::: GIVEN DATA :::

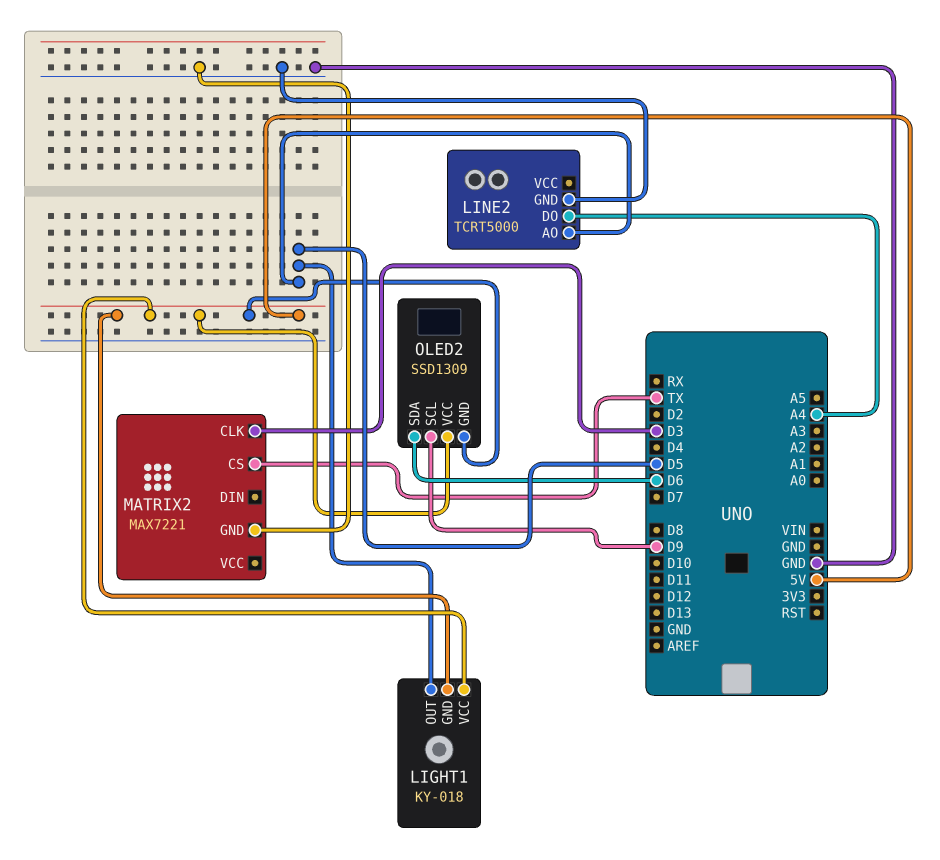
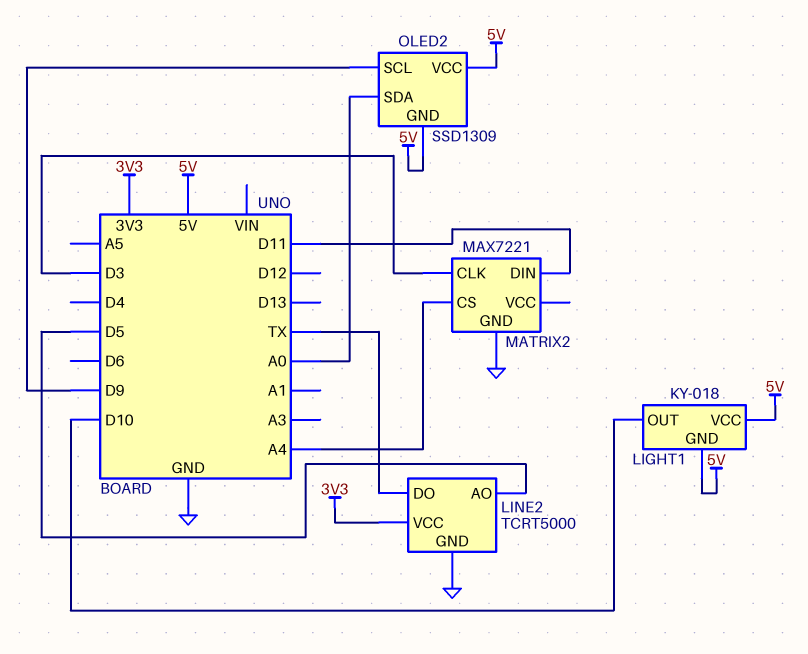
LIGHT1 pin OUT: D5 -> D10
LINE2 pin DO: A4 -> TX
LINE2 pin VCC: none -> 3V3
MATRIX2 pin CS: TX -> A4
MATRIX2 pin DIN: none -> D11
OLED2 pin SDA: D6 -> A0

:::

**WHAT THE TASK REQUIRES**
Lines from the one holding "LINE2 pin VCC: none -> 3V3" to the last line of the records: return these exactly, and only these.

**YOUR SOLUTION**
LINE2 pin VCC: none -> 3V3
MATRIX2 pin CS: TX -> A4
MATRIX2 pin DIN: none -> D11
OLED2 pin SDA: D6 -> A0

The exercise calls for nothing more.